- Directions for this task -
Among the entries below, one line contains "blue pyramid: 10 -> 8" and another contains "pink pyramid: 1 -> 5". Transcribe those two lines and every line between them, exactly.

___ Available data ___

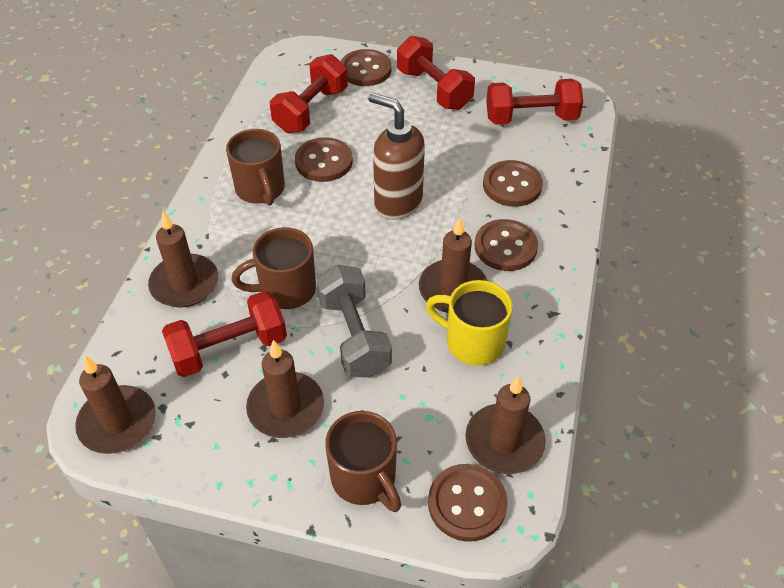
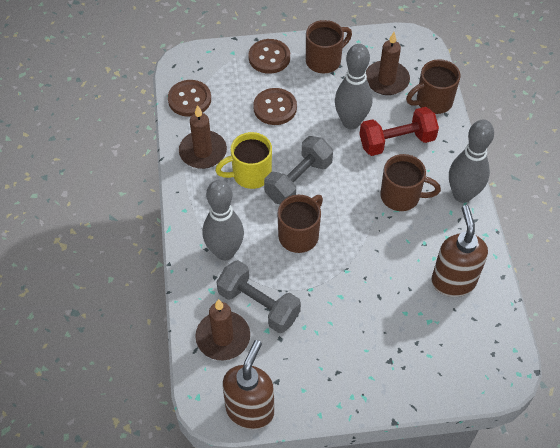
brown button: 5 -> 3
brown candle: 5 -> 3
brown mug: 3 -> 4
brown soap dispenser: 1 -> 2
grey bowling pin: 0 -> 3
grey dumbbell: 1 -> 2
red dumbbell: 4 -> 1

___
___ Available data ___

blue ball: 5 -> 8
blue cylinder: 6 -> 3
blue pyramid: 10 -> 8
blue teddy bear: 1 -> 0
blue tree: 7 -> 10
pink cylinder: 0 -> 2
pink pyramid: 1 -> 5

___

- Answer box -
blue pyramid: 10 -> 8
blue teddy bear: 1 -> 0
blue tree: 7 -> 10
pink cylinder: 0 -> 2
pink pyramid: 1 -> 5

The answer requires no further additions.